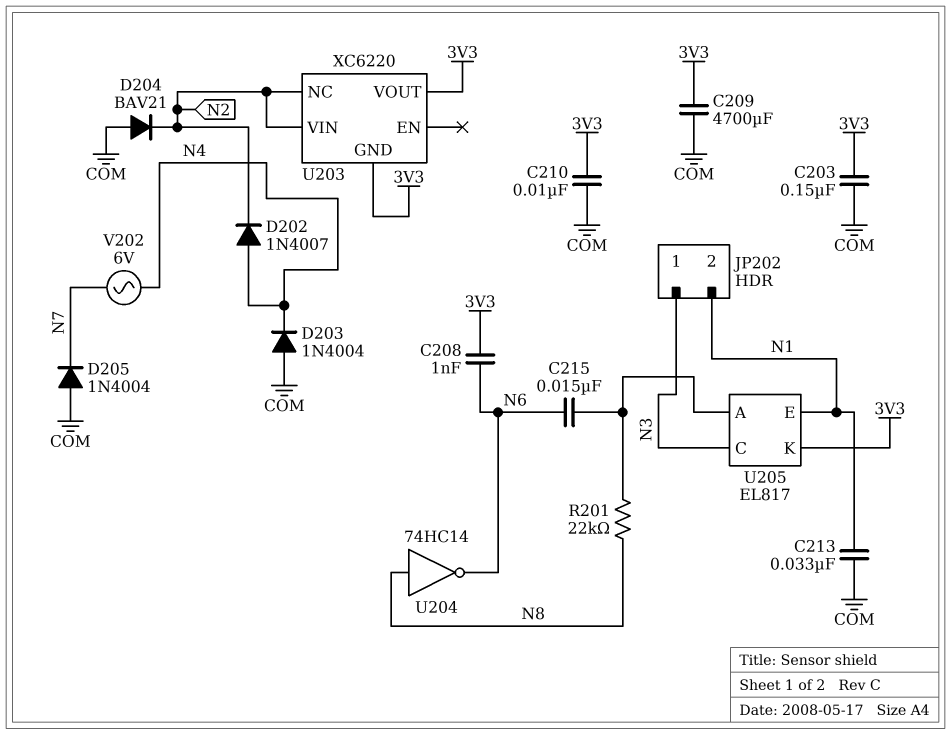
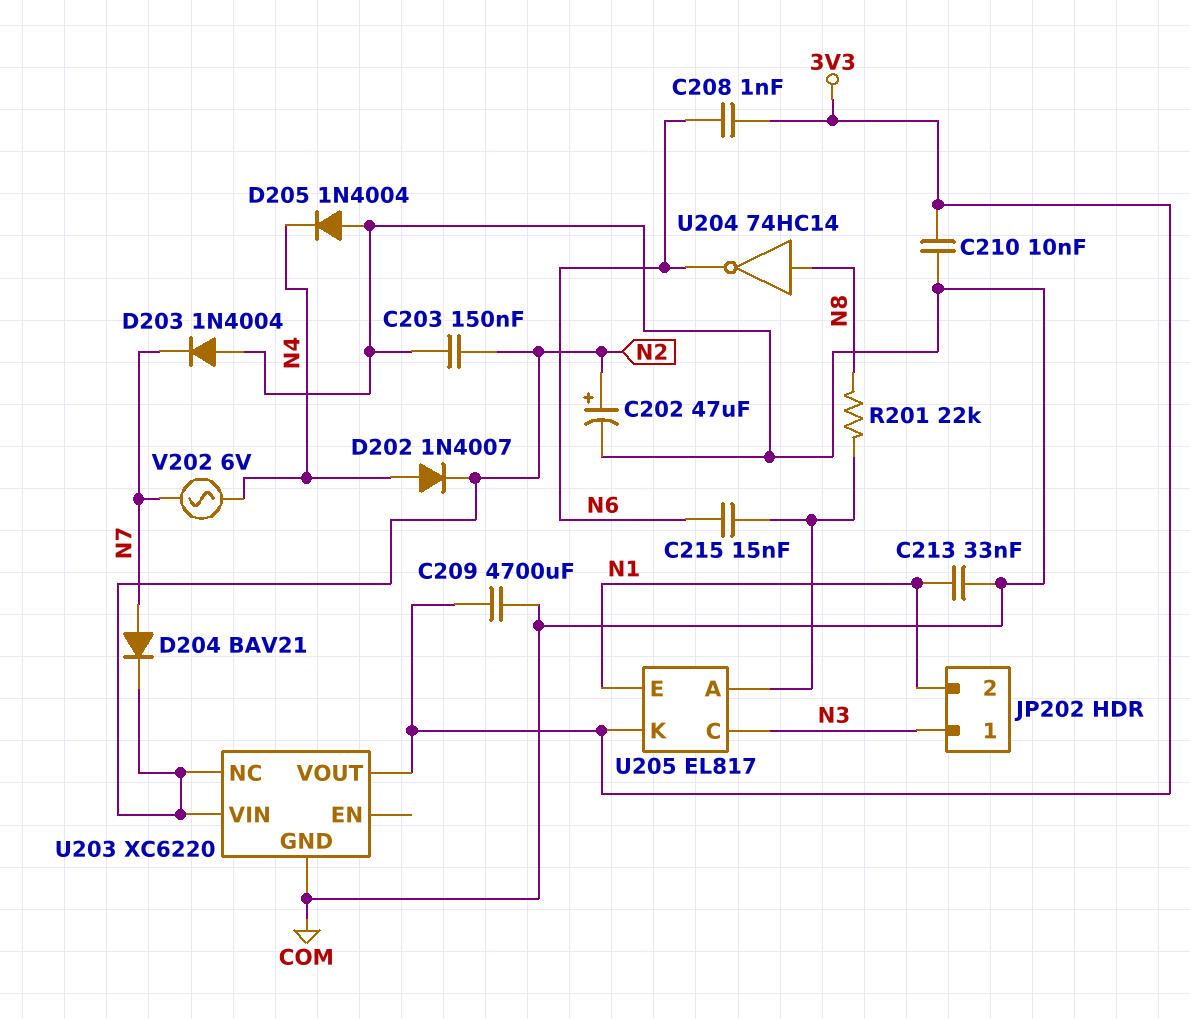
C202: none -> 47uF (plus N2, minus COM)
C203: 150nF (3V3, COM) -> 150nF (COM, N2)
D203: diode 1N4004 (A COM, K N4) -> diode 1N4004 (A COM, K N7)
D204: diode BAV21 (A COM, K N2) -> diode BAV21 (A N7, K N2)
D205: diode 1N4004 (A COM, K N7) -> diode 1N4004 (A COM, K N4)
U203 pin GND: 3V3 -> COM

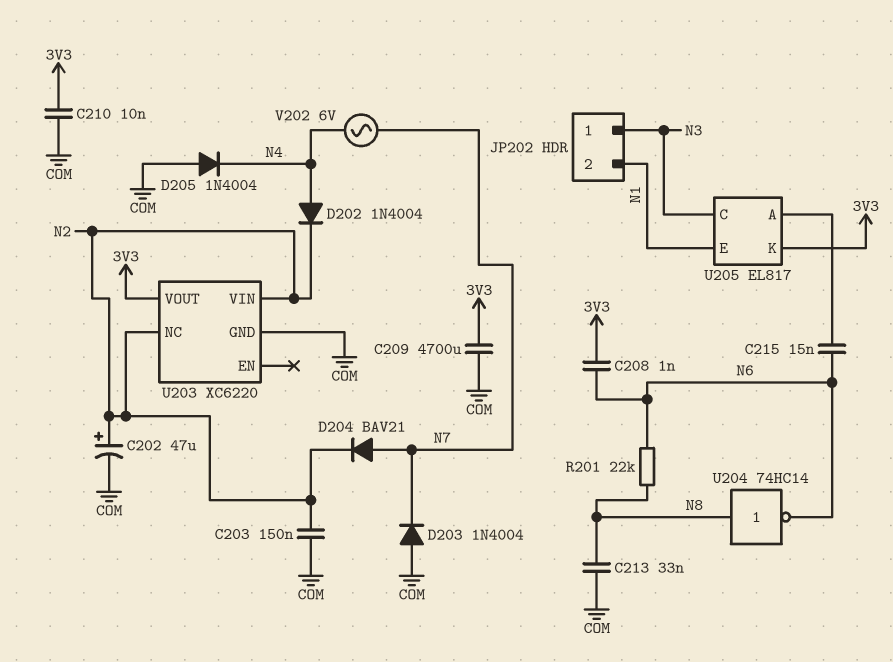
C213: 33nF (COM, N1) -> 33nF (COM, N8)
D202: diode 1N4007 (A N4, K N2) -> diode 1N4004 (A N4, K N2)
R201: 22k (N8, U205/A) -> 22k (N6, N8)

-=-=-=-=-

→ Requirement
In the answer, all of the material should appear exactly as given, with no picture carried over.

→ Completed exercise
C202: none -> 47uF (plus N2, minus COM)
C203: 150nF (3V3, COM) -> 150nF (COM, N2)
D203: diode 1N4004 (A COM, K N4) -> diode 1N4004 (A COM, K N7)
D204: diode BAV21 (A COM, K N2) -> diode BAV21 (A N7, K N2)
D205: diode 1N4004 (A COM, K N7) -> diode 1N4004 (A COM, K N4)
U203 pin GND: 3V3 -> COM

C213: 33nF (COM, N1) -> 33nF (COM, N8)
D202: diode 1N4007 (A N4, K N2) -> diode 1N4004 (A N4, K N2)
R201: 22k (N8, U205/A) -> 22k (N6, N8)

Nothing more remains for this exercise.